- MATERIAL SUPPLIED
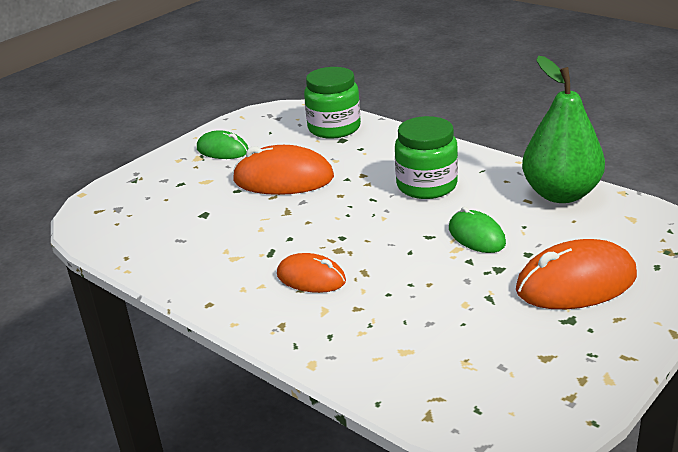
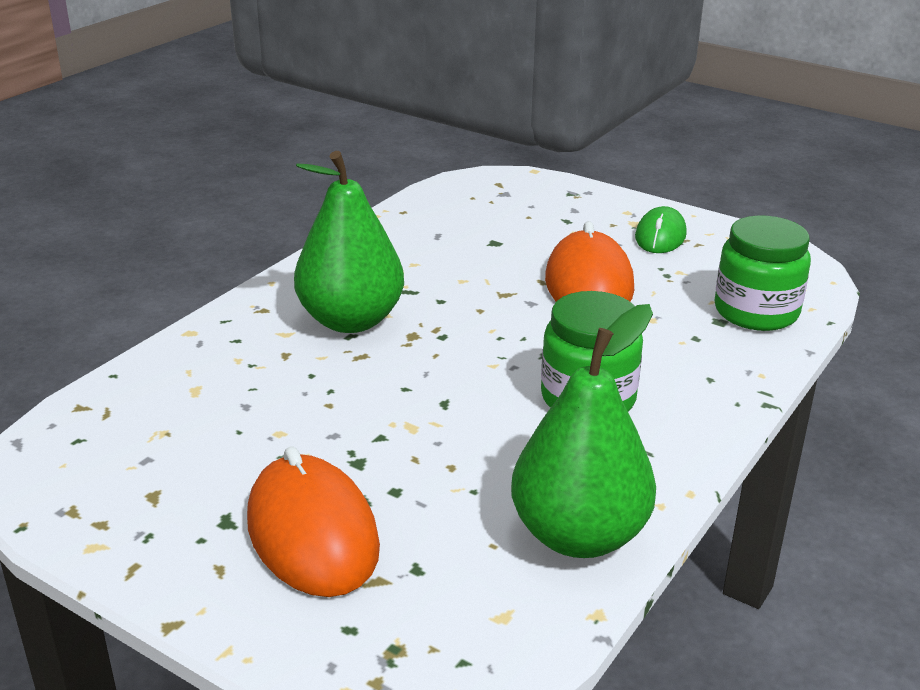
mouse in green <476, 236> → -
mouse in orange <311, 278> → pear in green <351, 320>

---

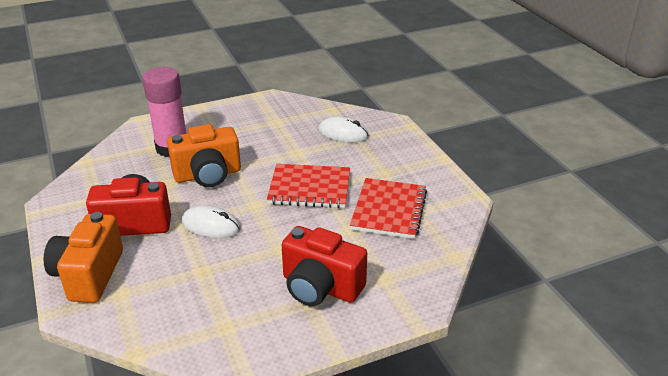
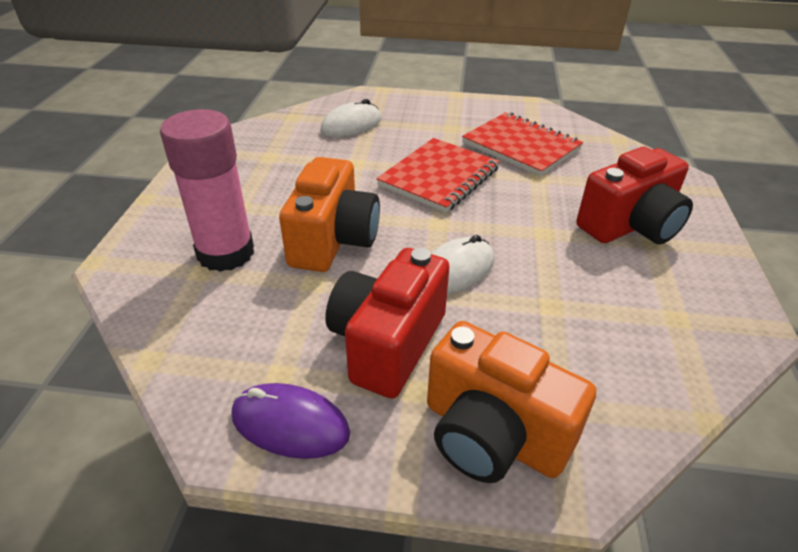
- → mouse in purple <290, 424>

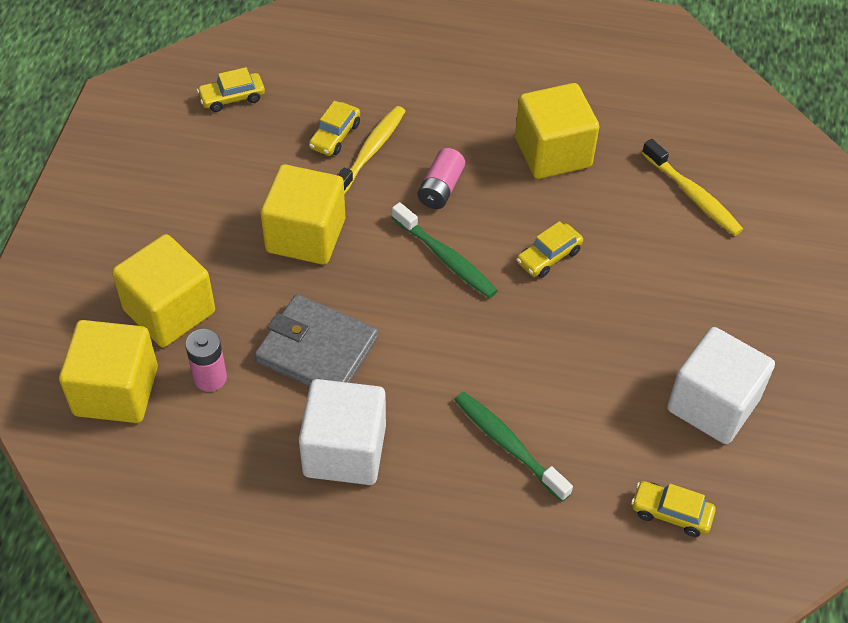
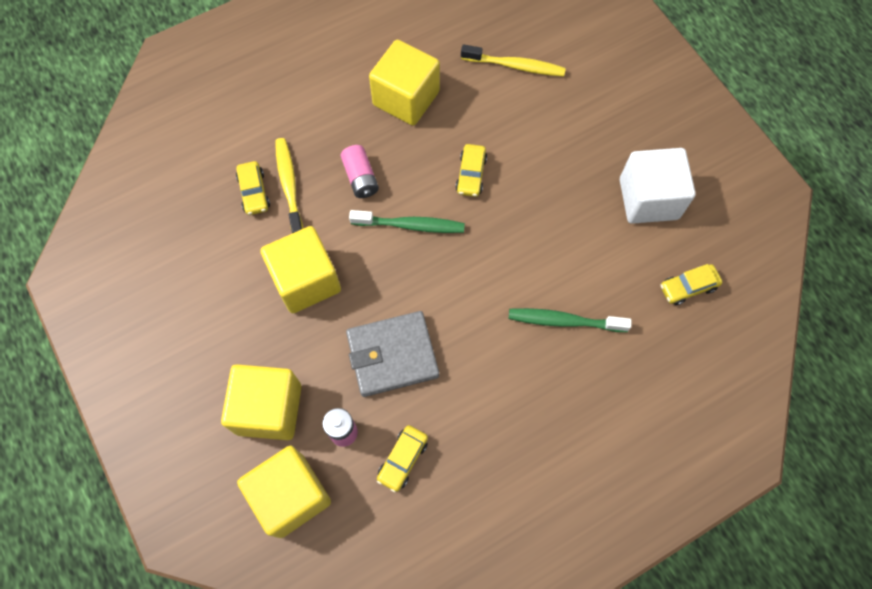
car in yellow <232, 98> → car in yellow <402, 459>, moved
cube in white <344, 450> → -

- TASK DIRECTIONS
Only one stretch of the data above is needed. Restate it word for word, from the line containing "mouse in green" through the line containing "mouse in orange", both ends included.

- WRITTEN SOLUTION
mouse in green <476, 236> → -
mouse in orange <311, 278> → pear in green <351, 320>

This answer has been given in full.